(EXERCISE AIM) Check every line of the data for the word "orange", and copy those that have it.

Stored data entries
((
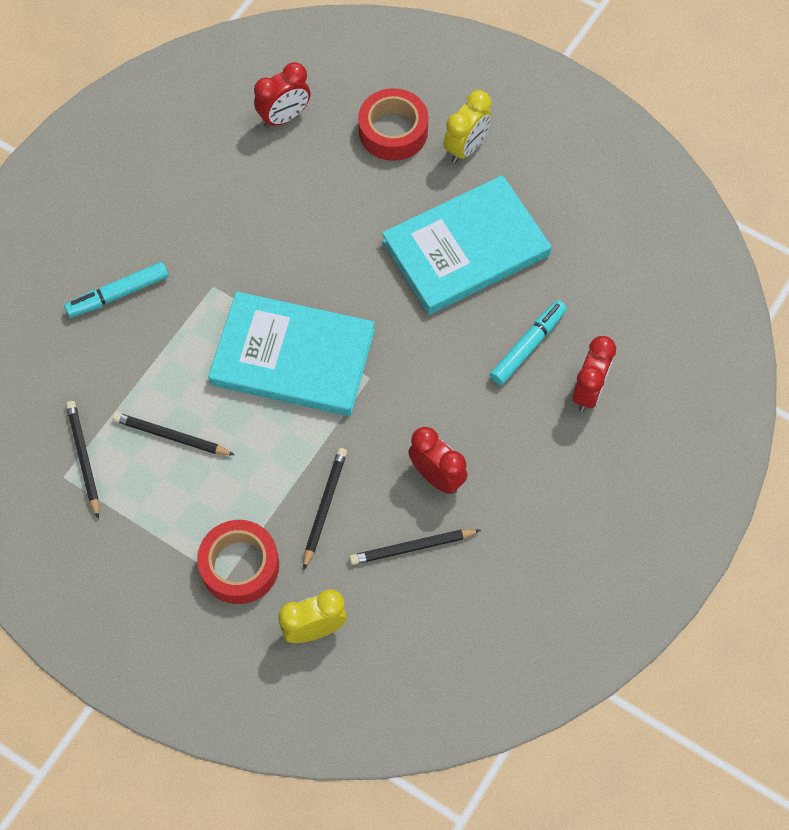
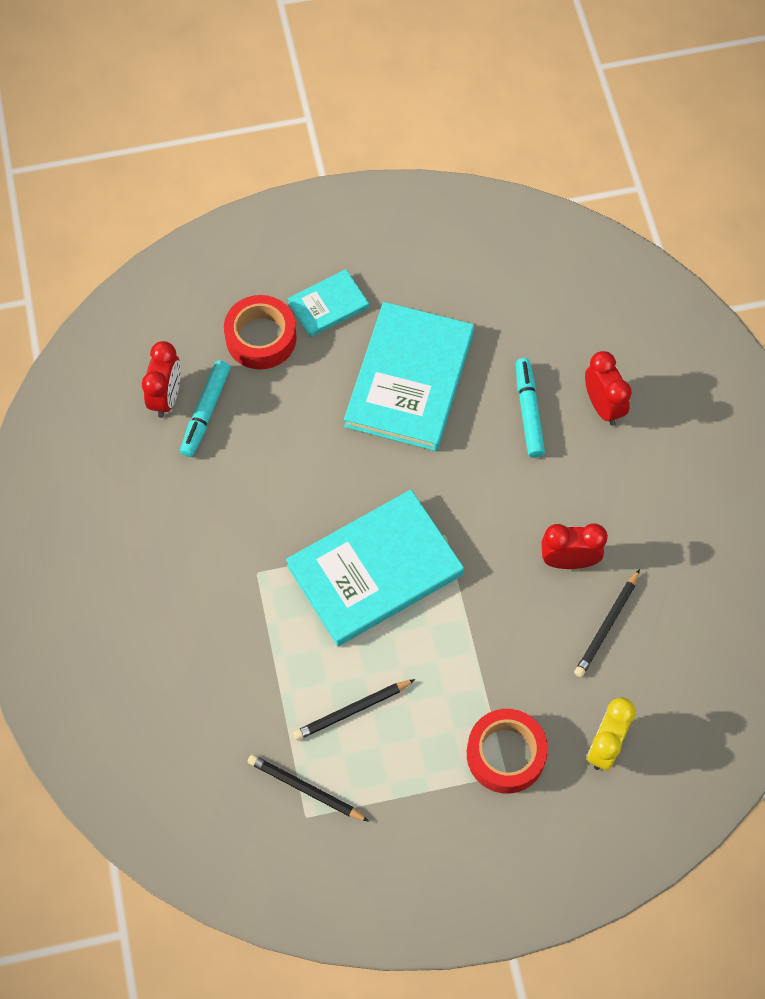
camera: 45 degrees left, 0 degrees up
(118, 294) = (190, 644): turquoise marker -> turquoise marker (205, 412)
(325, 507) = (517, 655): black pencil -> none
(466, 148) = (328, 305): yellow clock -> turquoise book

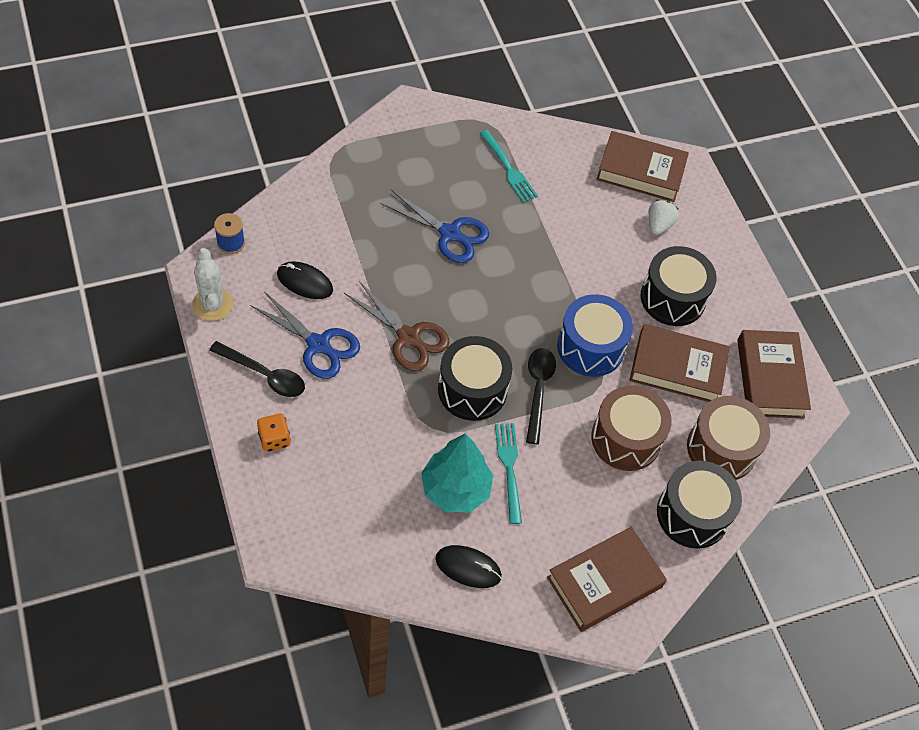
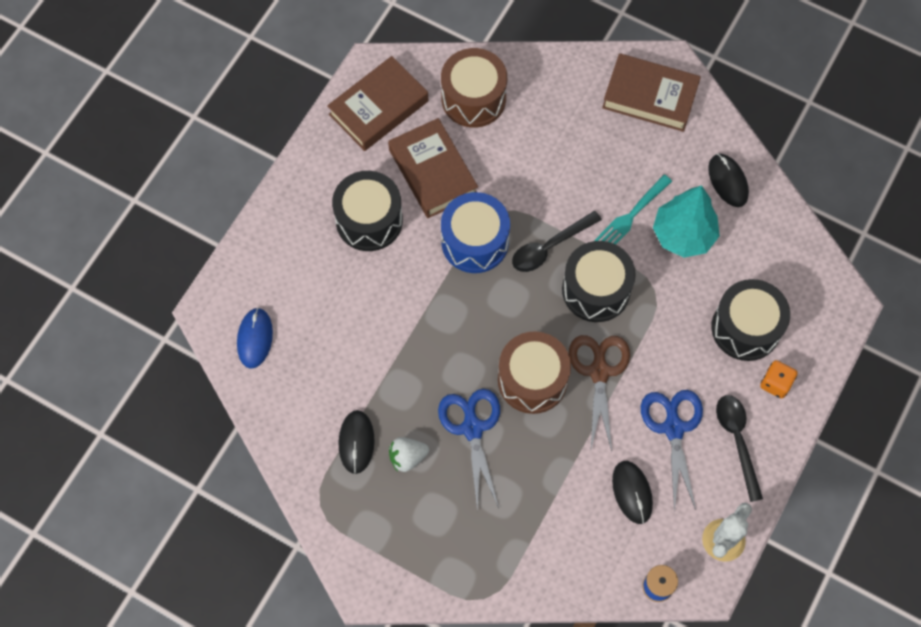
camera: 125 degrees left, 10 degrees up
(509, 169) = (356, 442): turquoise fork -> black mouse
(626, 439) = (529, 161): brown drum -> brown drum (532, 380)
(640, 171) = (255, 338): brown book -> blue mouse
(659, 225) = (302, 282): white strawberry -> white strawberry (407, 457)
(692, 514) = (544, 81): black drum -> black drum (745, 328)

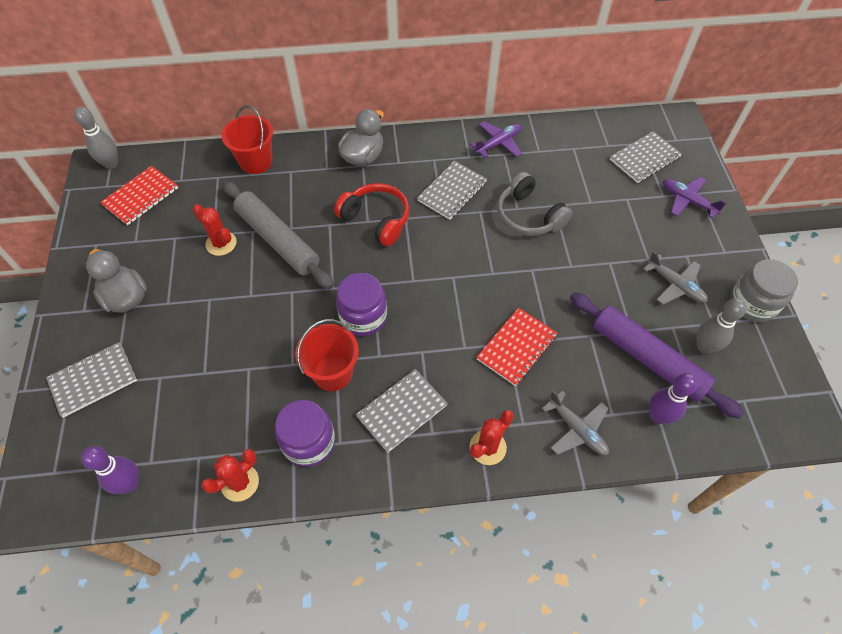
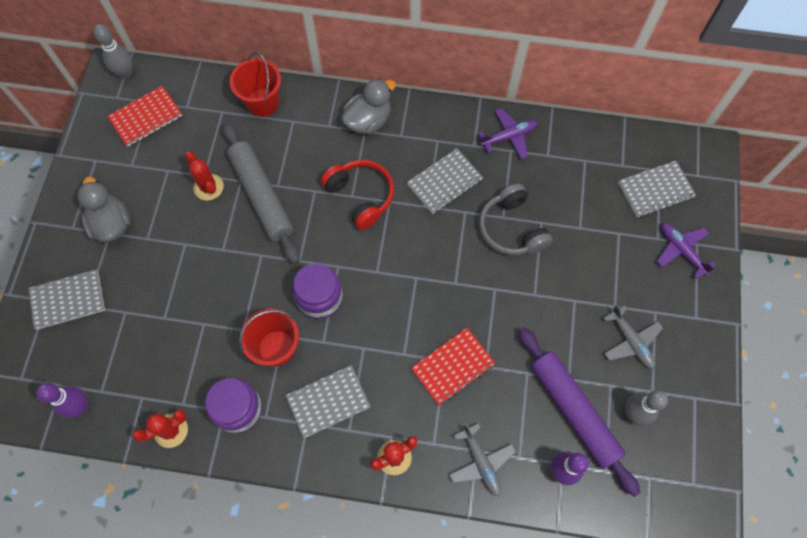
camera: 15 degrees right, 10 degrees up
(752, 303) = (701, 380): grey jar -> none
))
((
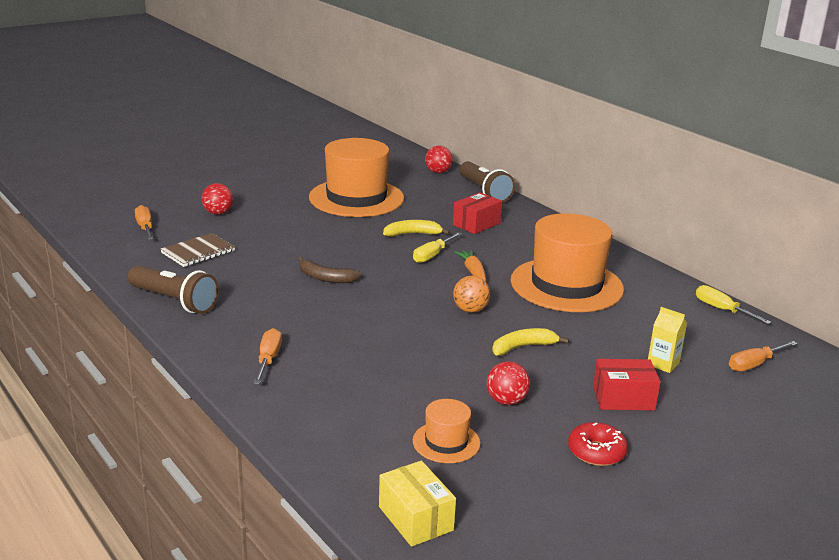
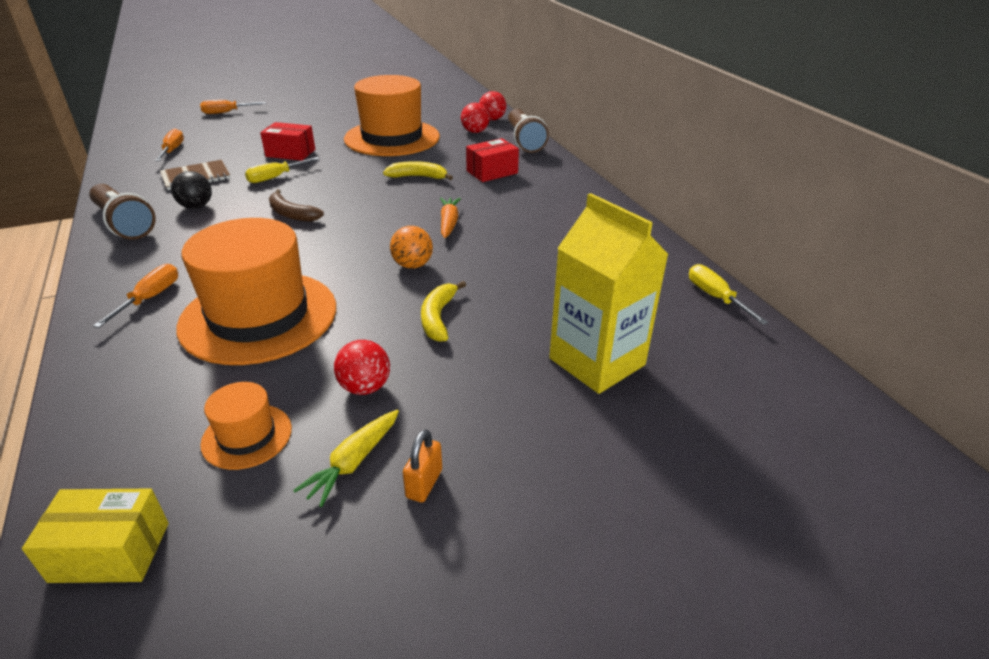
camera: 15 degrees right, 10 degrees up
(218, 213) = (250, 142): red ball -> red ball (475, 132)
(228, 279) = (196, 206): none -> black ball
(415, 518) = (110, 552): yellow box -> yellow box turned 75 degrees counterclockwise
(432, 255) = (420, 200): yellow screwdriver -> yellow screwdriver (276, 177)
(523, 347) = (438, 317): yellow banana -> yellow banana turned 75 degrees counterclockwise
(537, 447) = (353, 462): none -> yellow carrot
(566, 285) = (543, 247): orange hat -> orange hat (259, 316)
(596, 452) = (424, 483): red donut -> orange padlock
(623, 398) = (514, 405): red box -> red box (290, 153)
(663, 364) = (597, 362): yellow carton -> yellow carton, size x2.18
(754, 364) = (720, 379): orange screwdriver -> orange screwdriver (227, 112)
))
(WRITTEN SOLUTION)
(566, 285) = (543, 247): orange hat -> orange hat (259, 316)
(596, 452) = (424, 483): red donut -> orange padlock
(754, 364) = (720, 379): orange screwdriver -> orange screwdriver (227, 112)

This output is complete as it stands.